>>

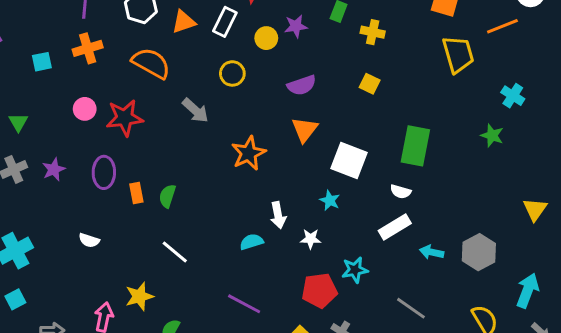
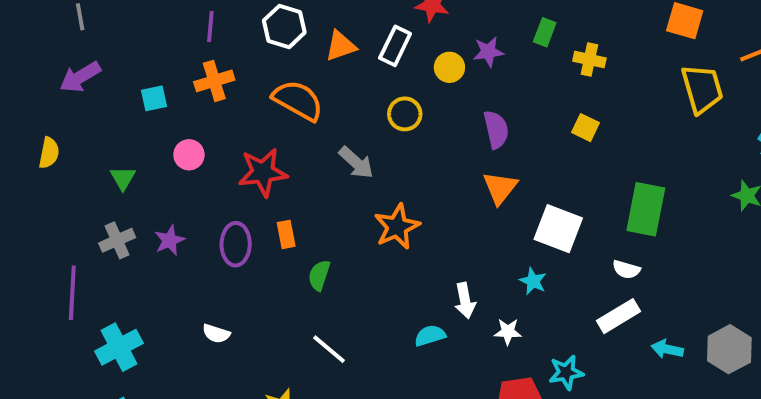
purple semicircle: (302, 85) -> (496, 130), turned -84
pink circle: (85, 109) -> (189, 155), moved
orange star: (249, 153) -> (397, 227), moved
orange rectangle: (136, 193) -> (286, 234), moved

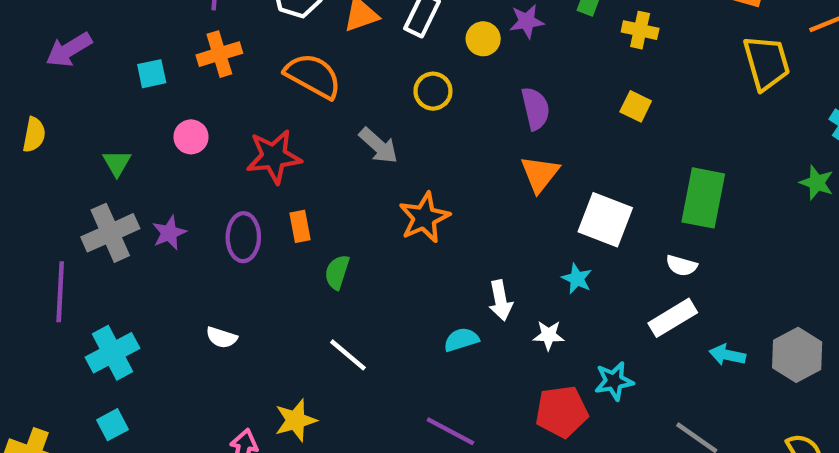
gray cross: (117, 240) -> (110, 233), size x1.4

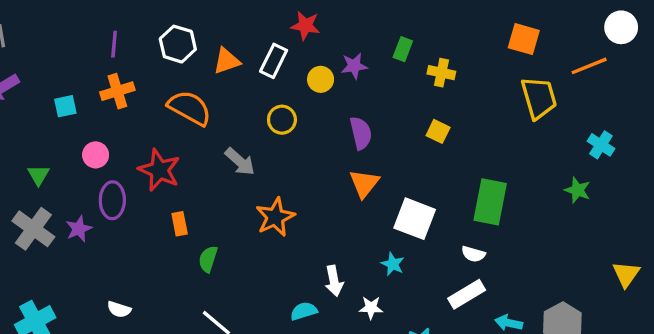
red star: (274, 157) -> (159, 170), turned 30
gray cross: (110, 233) -> (33, 229), turned -30
purple ellipse: (243, 237) -> (112, 200), moved

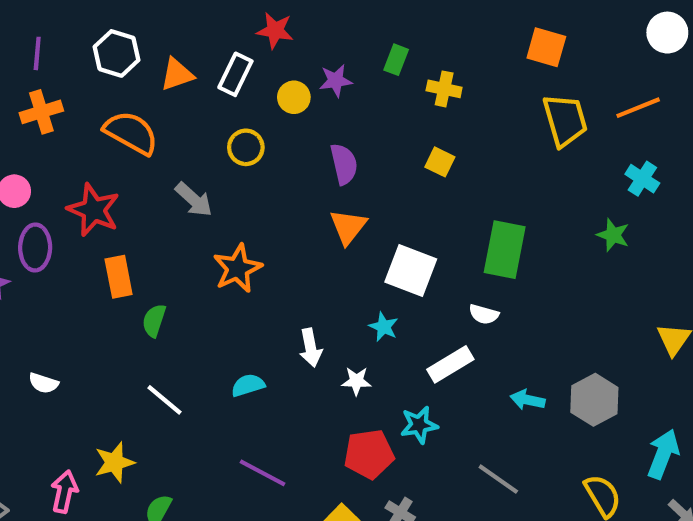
orange line: (589, 66) -> (638, 108), moved
orange rectangle: (180, 224) -> (119, 277), size x1.4
white rectangle: (467, 294) -> (450, 364), moved
cyan semicircle: (304, 311) -> (248, 385), moved

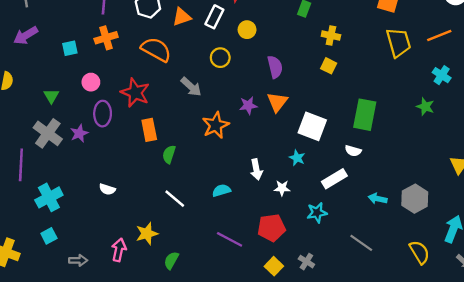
purple star: (336, 81) -> (248, 105), moved
yellow cross: (444, 89) -> (331, 35), moved
red pentagon: (369, 454) -> (272, 228), moved

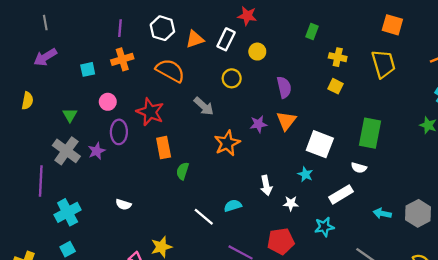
yellow trapezoid: (399, 42) -> (383, 64), moved
white line: (175, 199) -> (204, 217), moved

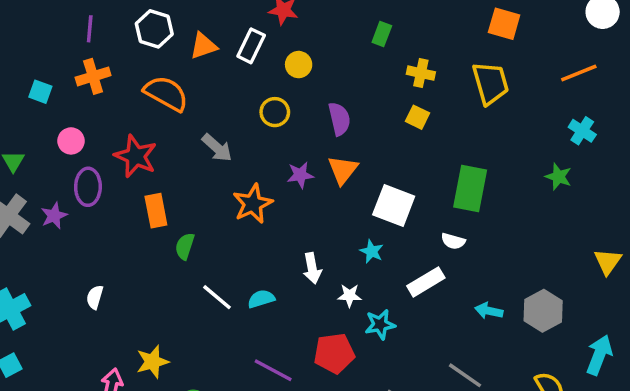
cyan square: (88, 69) -> (40, 92), turned 32
yellow circle: (232, 78) -> (275, 112), moved
white semicircle: (123, 204) -> (95, 297), turned 88
white line: (204, 217) -> (217, 297), moved
cyan star: (324, 227) -> (380, 324), moved

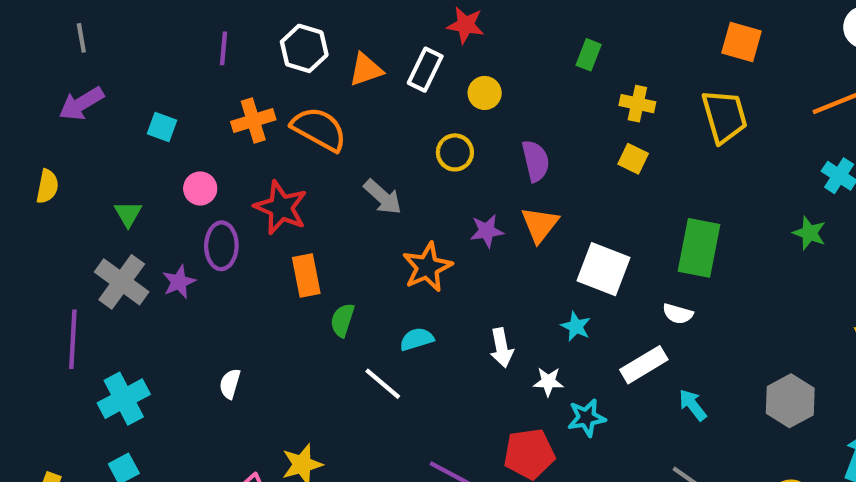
orange cross: (93, 76) -> (253, 121), moved
cyan semicircle: (261, 299) -> (417, 339), moved
cyan arrow: (489, 311) -> (693, 405), moved, turned 40

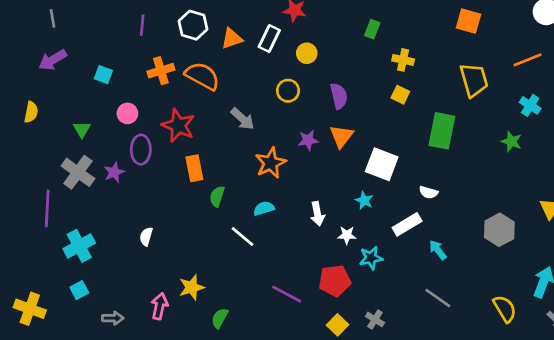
yellow trapezoid: (724, 116) -> (474, 80), moved
green rectangle: (699, 248) -> (442, 131), moved
gray hexagon: (790, 401) -> (499, 230), moved

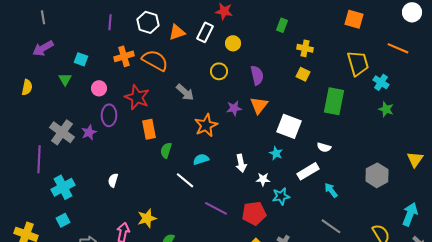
orange line: (527, 60) -> (398, 48), turned 45
cyan cross: (530, 105) -> (381, 82), moved
green triangle: (82, 129) -> (65, 79), moved
purple line: (287, 294) -> (216, 208), moved

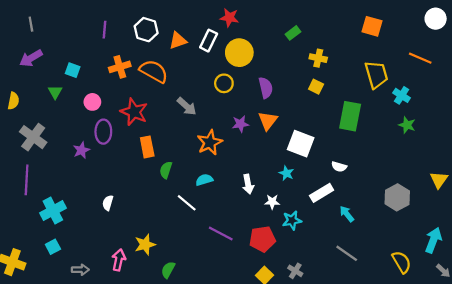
green rectangle: (282, 25) -> (293, 33), turned 32
yellow circle: (233, 43) -> (239, 53), size x1.6
gray cross: (62, 132) -> (33, 137), moved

<<

Your assignment:
What you return should be the exact lines from the one containing "white line: (175, 199) -> (204, 217), moved" through the end of the listing above, both included, minus any pictures.

Response below:
white line: (175, 199) -> (204, 217), moved

cyan square: (88, 69) -> (40, 92), turned 32
yellow circle: (232, 78) -> (275, 112), moved
white semicircle: (123, 204) -> (95, 297), turned 88
white line: (204, 217) -> (217, 297), moved
cyan star: (324, 227) -> (380, 324), moved

orange cross: (93, 76) -> (253, 121), moved
cyan semicircle: (261, 299) -> (417, 339), moved
cyan arrow: (489, 311) -> (693, 405), moved, turned 40

yellow trapezoid: (724, 116) -> (474, 80), moved
green rectangle: (699, 248) -> (442, 131), moved
gray hexagon: (790, 401) -> (499, 230), moved

orange line: (527, 60) -> (398, 48), turned 45
cyan cross: (530, 105) -> (381, 82), moved
green triangle: (82, 129) -> (65, 79), moved
purple line: (287, 294) -> (216, 208), moved

green rectangle: (282, 25) -> (293, 33), turned 32
yellow circle: (233, 43) -> (239, 53), size x1.6
gray cross: (62, 132) -> (33, 137), moved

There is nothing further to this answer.